*EXERCISE AIM*. Everything from the line containing "RGB1 pin G: D11 -> A5" to the end of the data must be duplicated word for word, and nothing else may appear.

*TASK INPUTS*.
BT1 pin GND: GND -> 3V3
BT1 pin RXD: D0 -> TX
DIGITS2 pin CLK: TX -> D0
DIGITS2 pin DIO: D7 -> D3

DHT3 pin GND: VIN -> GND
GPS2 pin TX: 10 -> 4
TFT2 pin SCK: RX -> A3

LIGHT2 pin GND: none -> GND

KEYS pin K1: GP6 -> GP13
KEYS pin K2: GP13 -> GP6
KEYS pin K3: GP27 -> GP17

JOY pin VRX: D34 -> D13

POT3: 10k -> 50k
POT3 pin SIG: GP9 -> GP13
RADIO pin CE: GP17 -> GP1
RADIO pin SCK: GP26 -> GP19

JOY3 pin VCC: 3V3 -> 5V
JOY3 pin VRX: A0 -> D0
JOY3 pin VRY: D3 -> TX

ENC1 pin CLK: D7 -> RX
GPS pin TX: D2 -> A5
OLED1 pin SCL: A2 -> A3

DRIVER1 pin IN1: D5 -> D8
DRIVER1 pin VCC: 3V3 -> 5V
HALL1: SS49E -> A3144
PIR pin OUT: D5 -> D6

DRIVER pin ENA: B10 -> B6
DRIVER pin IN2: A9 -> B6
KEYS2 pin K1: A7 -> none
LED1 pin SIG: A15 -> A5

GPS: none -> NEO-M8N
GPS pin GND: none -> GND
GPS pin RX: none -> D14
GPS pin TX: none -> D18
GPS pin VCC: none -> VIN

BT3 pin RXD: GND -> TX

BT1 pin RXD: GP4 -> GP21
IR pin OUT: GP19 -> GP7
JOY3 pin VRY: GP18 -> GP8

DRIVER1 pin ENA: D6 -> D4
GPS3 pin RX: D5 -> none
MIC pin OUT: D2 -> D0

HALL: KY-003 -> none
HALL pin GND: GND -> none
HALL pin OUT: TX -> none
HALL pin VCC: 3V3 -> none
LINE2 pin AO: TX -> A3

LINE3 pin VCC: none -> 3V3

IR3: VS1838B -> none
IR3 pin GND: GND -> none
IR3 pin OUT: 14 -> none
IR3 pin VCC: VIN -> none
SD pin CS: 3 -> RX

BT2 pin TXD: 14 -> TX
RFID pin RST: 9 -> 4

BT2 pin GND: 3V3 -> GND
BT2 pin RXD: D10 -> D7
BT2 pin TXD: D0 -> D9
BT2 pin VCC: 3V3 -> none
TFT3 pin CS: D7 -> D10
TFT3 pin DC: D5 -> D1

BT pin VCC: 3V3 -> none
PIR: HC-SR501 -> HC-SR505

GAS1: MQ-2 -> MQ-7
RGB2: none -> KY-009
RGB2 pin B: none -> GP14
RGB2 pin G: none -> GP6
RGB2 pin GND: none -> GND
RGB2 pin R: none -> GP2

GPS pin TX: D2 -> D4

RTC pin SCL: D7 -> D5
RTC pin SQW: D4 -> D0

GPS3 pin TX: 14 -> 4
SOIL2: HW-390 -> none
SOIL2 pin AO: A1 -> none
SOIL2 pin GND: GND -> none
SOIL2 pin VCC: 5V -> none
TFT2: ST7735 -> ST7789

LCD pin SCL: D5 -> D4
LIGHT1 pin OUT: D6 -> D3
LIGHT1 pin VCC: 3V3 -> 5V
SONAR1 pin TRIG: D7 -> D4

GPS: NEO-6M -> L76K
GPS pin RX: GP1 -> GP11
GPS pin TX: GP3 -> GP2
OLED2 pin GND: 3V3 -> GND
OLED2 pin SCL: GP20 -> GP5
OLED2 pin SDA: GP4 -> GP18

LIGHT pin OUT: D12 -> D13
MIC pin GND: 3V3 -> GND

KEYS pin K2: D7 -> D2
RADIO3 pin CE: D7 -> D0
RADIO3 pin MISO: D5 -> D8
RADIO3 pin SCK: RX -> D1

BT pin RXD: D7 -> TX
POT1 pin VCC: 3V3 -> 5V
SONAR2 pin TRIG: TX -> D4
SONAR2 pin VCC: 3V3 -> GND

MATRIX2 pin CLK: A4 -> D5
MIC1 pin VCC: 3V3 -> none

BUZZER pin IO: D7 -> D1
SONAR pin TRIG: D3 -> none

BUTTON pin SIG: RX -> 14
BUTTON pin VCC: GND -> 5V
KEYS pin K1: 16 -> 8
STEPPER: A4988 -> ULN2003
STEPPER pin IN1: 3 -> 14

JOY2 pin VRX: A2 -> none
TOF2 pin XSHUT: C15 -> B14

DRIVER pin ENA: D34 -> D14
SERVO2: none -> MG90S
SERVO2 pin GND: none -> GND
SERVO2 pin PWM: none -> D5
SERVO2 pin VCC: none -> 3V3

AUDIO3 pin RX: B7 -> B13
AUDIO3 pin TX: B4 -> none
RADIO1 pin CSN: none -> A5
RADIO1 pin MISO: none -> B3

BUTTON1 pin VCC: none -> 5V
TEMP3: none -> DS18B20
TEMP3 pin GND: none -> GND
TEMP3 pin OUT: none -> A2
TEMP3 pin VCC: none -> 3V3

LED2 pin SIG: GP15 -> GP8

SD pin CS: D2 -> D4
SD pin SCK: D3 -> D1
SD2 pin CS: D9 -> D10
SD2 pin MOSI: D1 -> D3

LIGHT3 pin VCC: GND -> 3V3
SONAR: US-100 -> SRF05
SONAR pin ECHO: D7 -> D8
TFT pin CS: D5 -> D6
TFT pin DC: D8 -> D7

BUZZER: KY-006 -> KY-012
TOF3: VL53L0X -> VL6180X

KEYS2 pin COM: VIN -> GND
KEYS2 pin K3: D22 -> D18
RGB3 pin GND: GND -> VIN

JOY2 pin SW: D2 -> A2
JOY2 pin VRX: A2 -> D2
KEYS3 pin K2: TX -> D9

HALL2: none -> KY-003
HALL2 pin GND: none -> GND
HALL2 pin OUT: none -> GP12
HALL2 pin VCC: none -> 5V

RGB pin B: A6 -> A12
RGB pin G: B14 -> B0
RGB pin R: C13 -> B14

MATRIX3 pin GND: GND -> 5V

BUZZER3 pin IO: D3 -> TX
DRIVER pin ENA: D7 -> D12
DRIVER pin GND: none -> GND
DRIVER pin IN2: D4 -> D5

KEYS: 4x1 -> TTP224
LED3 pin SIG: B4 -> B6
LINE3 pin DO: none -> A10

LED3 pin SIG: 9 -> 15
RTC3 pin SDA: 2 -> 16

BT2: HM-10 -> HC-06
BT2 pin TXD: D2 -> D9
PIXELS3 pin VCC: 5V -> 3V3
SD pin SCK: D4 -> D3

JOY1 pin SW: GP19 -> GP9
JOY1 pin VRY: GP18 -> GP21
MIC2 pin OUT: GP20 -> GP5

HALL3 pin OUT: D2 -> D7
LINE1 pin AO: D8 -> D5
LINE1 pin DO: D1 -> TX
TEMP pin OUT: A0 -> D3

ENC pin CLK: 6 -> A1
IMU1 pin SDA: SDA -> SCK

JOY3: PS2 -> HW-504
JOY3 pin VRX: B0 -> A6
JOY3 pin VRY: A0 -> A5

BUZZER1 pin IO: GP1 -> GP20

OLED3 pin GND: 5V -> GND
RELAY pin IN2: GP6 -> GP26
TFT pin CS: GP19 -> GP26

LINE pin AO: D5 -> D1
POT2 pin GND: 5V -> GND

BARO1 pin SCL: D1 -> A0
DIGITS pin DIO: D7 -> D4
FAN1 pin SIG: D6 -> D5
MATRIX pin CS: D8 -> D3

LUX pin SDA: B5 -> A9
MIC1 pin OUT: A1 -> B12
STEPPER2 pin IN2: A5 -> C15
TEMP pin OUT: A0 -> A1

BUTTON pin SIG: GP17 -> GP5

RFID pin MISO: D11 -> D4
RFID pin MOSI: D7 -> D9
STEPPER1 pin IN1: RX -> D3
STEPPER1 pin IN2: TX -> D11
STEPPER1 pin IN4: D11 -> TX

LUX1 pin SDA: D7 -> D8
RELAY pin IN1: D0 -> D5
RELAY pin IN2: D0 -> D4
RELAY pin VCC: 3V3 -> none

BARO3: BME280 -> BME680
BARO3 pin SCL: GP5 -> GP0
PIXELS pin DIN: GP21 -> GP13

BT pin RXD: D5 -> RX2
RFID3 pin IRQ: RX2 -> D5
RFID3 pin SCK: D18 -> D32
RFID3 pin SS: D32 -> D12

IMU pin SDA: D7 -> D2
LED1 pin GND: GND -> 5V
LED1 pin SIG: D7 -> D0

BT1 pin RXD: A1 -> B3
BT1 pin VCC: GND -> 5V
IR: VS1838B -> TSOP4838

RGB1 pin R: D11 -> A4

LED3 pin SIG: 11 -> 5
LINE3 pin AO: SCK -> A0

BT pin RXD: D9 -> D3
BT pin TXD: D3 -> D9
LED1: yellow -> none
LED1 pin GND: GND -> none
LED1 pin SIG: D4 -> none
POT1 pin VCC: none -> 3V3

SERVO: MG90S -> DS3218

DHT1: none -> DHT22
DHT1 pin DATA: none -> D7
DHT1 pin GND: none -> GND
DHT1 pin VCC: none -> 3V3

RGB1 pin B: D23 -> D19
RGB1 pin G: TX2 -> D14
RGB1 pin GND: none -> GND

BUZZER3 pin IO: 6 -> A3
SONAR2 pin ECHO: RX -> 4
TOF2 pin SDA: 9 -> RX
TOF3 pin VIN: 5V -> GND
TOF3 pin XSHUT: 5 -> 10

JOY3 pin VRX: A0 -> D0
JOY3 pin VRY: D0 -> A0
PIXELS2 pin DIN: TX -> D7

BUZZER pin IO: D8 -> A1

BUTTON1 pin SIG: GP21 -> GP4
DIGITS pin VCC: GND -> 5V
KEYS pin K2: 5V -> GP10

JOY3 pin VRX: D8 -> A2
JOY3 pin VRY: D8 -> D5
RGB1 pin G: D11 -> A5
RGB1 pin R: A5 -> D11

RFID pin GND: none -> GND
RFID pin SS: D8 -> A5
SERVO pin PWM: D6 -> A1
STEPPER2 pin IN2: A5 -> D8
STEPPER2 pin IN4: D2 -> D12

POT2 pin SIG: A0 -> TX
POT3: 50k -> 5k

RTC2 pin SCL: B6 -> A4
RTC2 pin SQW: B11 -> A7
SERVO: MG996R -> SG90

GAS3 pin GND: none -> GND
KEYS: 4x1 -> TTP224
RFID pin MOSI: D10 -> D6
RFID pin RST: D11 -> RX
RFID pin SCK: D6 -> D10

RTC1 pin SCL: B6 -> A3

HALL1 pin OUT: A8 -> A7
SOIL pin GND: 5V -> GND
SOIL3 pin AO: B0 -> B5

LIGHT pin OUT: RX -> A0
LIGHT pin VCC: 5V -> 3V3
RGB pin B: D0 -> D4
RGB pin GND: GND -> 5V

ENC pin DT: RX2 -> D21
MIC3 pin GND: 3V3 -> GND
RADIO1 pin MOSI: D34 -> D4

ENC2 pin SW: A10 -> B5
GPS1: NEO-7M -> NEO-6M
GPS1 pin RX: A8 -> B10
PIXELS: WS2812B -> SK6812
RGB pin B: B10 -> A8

*TASK ANSWER*.
RGB1 pin G: D11 -> A5
RGB1 pin R: A5 -> D11

RFID pin GND: none -> GND
RFID pin SS: D8 -> A5
SERVO pin PWM: D6 -> A1
STEPPER2 pin IN2: A5 -> D8
STEPPER2 pin IN4: D2 -> D12

POT2 pin SIG: A0 -> TX
POT3: 50k -> 5k

RTC2 pin SCL: B6 -> A4
RTC2 pin SQW: B11 -> A7
SERVO: MG996R -> SG90

GAS3 pin GND: none -> GND
KEYS: 4x1 -> TTP224
RFID pin MOSI: D10 -> D6
RFID pin RST: D11 -> RX
RFID pin SCK: D6 -> D10

RTC1 pin SCL: B6 -> A3

HALL1 pin OUT: A8 -> A7
SOIL pin GND: 5V -> GND
SOIL3 pin AO: B0 -> B5

LIGHT pin OUT: RX -> A0
LIGHT pin VCC: 5V -> 3V3
RGB pin B: D0 -> D4
RGB pin GND: GND -> 5V

ENC pin DT: RX2 -> D21
MIC3 pin GND: 3V3 -> GND
RADIO1 pin MOSI: D34 -> D4

ENC2 pin SW: A10 -> B5
GPS1: NEO-7M -> NEO-6M
GPS1 pin RX: A8 -> B10
PIXELS: WS2812B -> SK6812
RGB pin B: B10 -> A8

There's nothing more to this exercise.